◆ Input data ◆
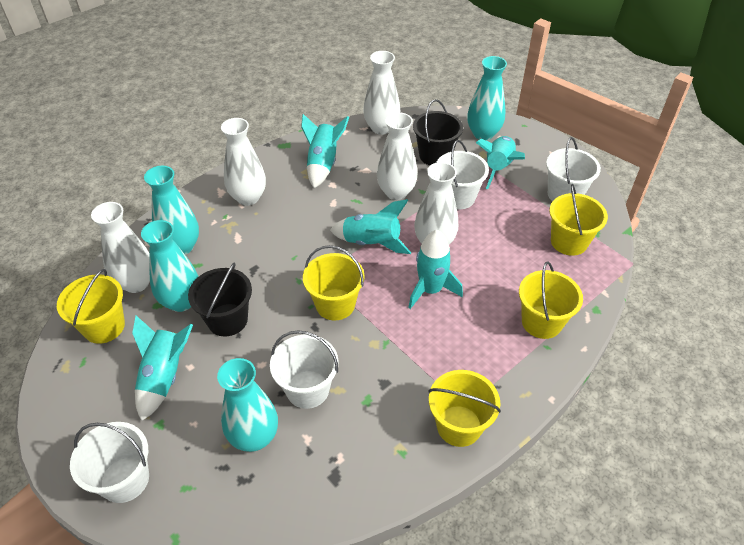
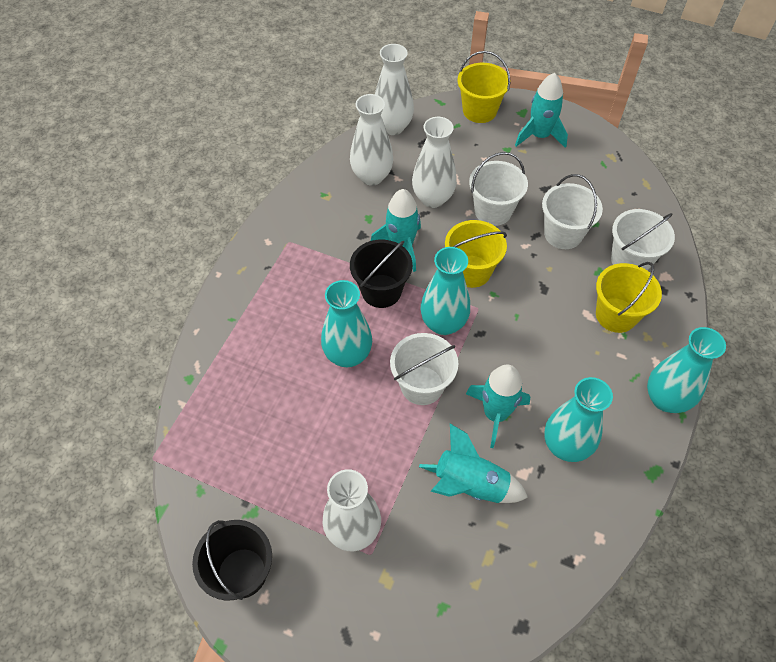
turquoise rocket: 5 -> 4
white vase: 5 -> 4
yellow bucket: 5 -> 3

* * *

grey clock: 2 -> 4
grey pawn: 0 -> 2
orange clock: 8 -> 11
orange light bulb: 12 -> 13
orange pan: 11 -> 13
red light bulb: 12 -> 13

...

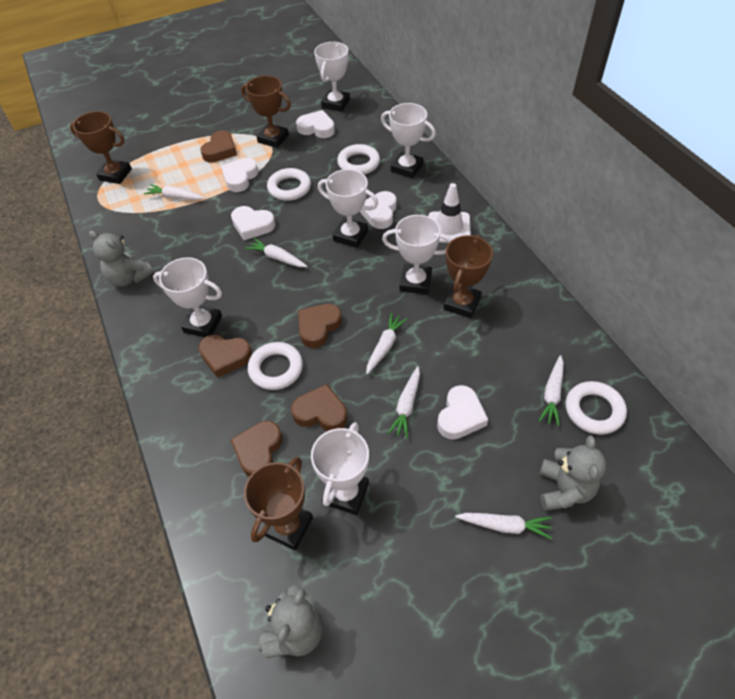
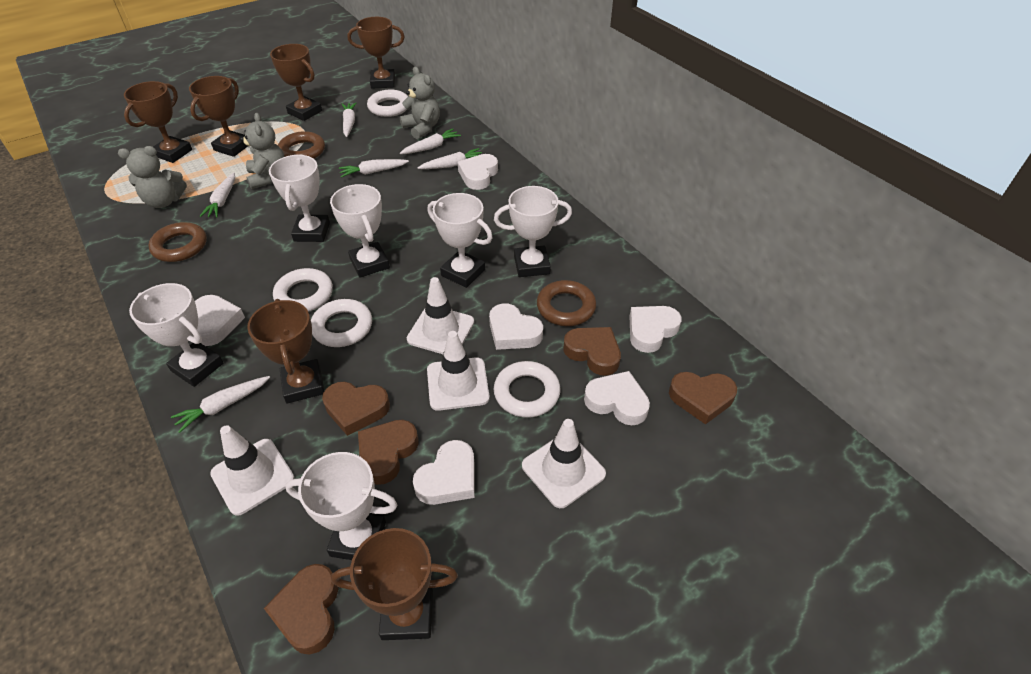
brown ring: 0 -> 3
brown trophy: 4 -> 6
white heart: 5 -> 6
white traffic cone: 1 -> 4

◆ Work instructions ◆
When you reach the line with "turquoise rocket: 5 -> 4" in the records above, start writing out lines exactly, and stop once the line with "yellow bucket: 5 -> 3" has been written; include nothing else.

◆ Answer to this exercise ◆
turquoise rocket: 5 -> 4
white vase: 5 -> 4
yellow bucket: 5 -> 3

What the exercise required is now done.